» **What you should do**: Please copy out, word for word, the lines of the listing starting at the line that contains "orange square at" and ending at the end of the listing. Leave out the picture markers.

[Saved data entries]

######

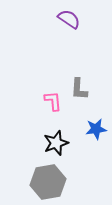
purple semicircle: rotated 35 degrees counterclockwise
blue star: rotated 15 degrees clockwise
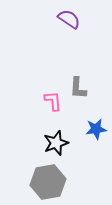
gray L-shape: moved 1 px left, 1 px up
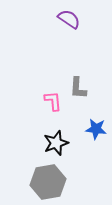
blue star: rotated 15 degrees clockwise
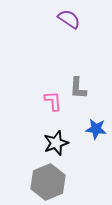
gray hexagon: rotated 12 degrees counterclockwise
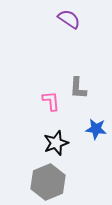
pink L-shape: moved 2 px left
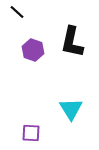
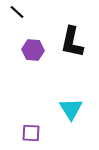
purple hexagon: rotated 15 degrees counterclockwise
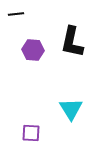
black line: moved 1 px left, 2 px down; rotated 49 degrees counterclockwise
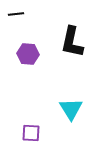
purple hexagon: moved 5 px left, 4 px down
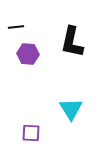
black line: moved 13 px down
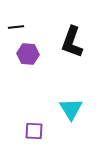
black L-shape: rotated 8 degrees clockwise
purple square: moved 3 px right, 2 px up
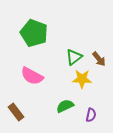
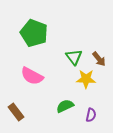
green triangle: rotated 30 degrees counterclockwise
yellow star: moved 4 px right
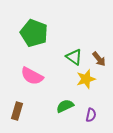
green triangle: rotated 18 degrees counterclockwise
yellow star: rotated 18 degrees counterclockwise
brown rectangle: moved 1 px right, 1 px up; rotated 54 degrees clockwise
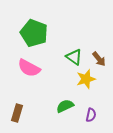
pink semicircle: moved 3 px left, 8 px up
brown rectangle: moved 2 px down
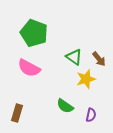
green semicircle: rotated 120 degrees counterclockwise
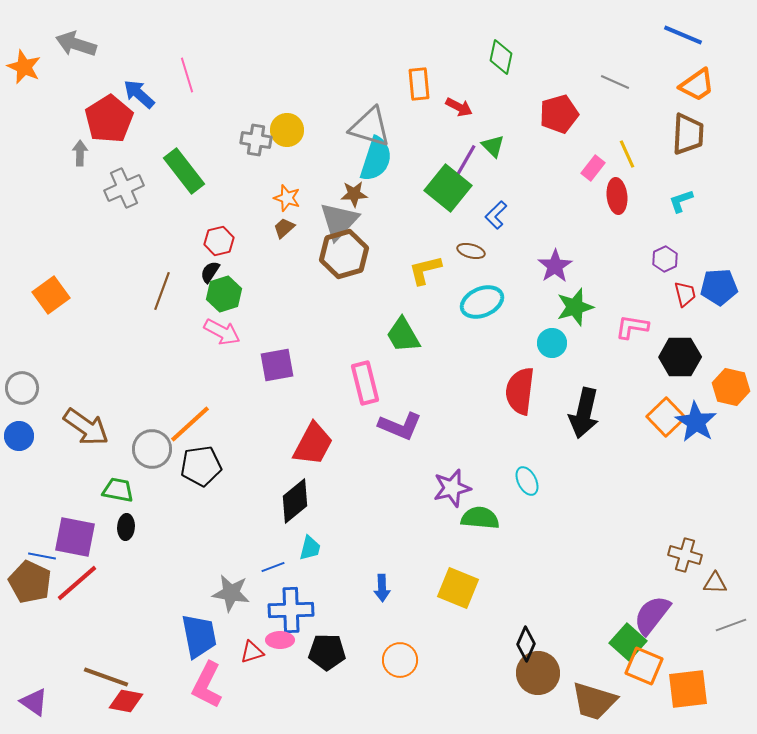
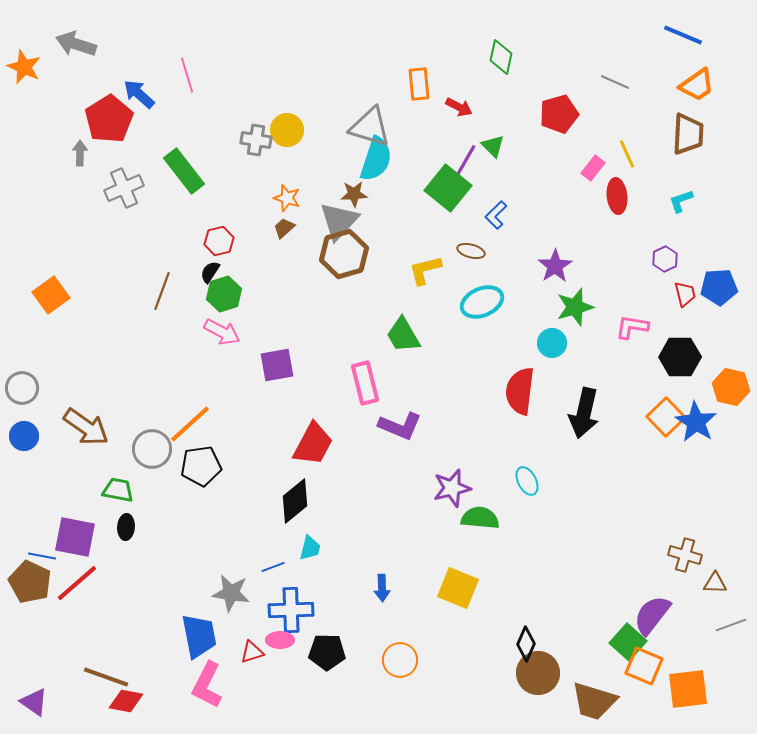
blue circle at (19, 436): moved 5 px right
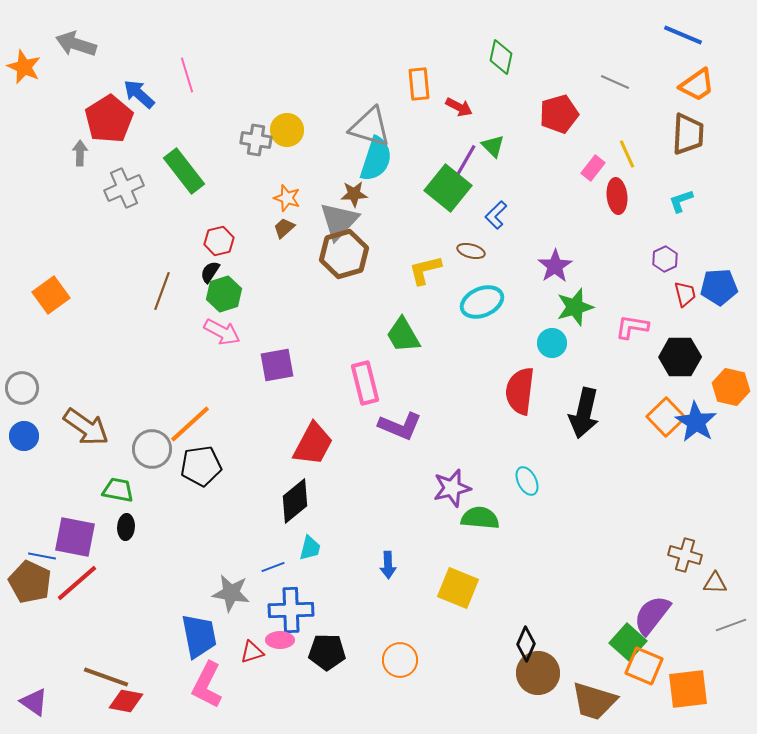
blue arrow at (382, 588): moved 6 px right, 23 px up
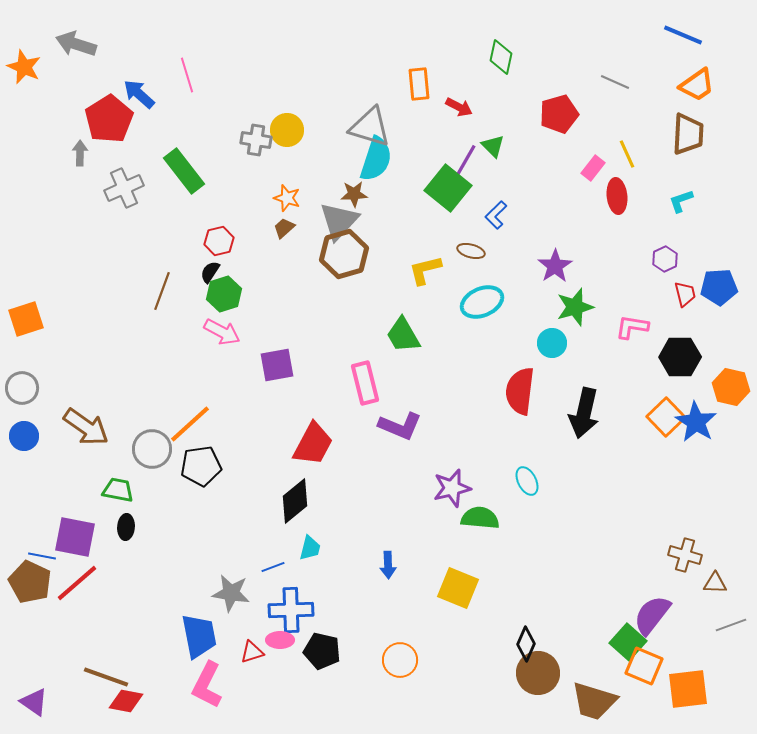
orange square at (51, 295): moved 25 px left, 24 px down; rotated 18 degrees clockwise
black pentagon at (327, 652): moved 5 px left, 1 px up; rotated 12 degrees clockwise
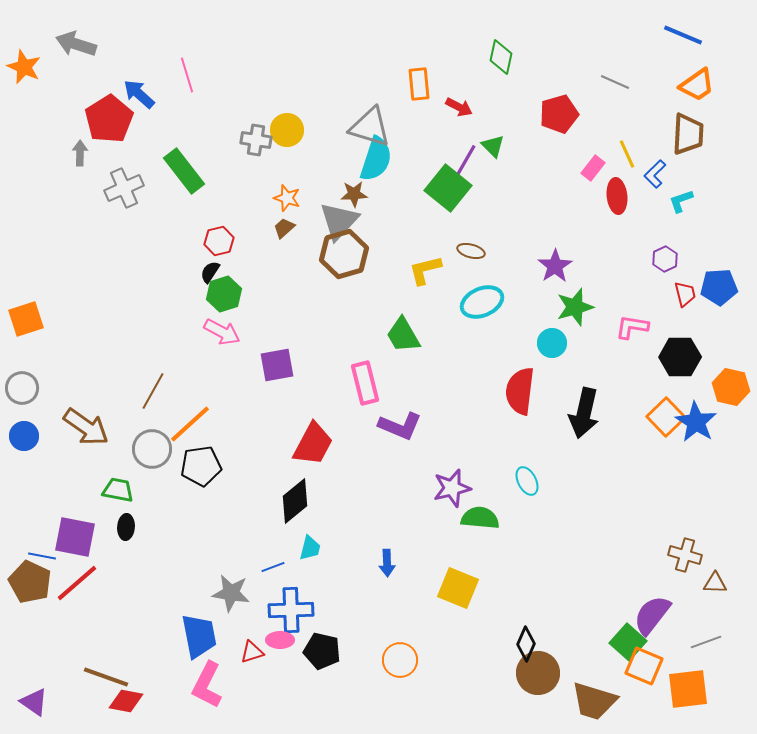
blue L-shape at (496, 215): moved 159 px right, 41 px up
brown line at (162, 291): moved 9 px left, 100 px down; rotated 9 degrees clockwise
blue arrow at (388, 565): moved 1 px left, 2 px up
gray line at (731, 625): moved 25 px left, 17 px down
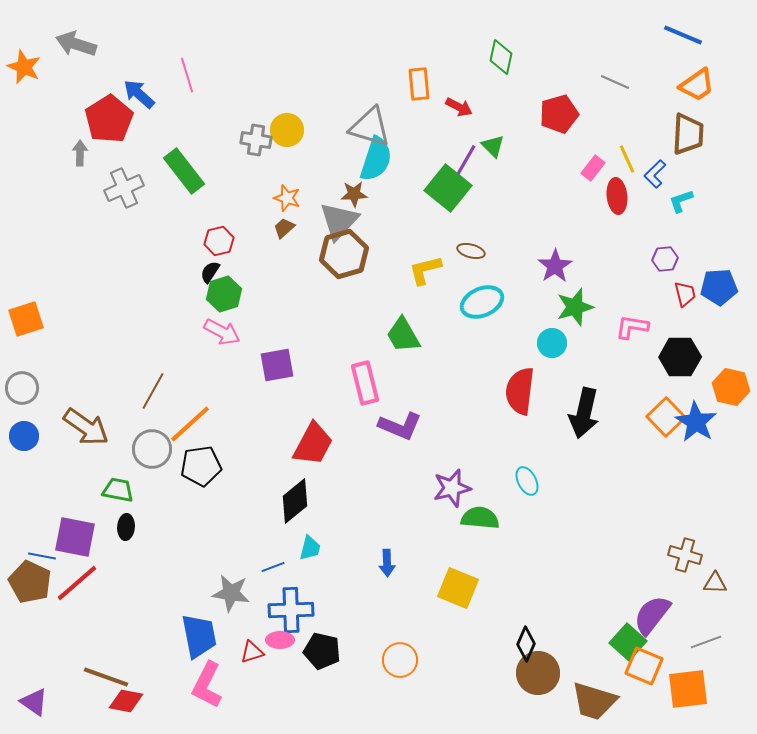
yellow line at (627, 154): moved 5 px down
purple hexagon at (665, 259): rotated 20 degrees clockwise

######

» **Solution to the exercise**:
orange square at (51, 295): moved 25 px left, 24 px down; rotated 18 degrees clockwise
black pentagon at (327, 652): moved 5 px left, 1 px up; rotated 12 degrees clockwise
blue L-shape at (496, 215): moved 159 px right, 41 px up
brown line at (162, 291): moved 9 px left, 100 px down; rotated 9 degrees clockwise
blue arrow at (388, 565): moved 1 px left, 2 px up
gray line at (731, 625): moved 25 px left, 17 px down
yellow line at (627, 154): moved 5 px down
purple hexagon at (665, 259): rotated 20 degrees clockwise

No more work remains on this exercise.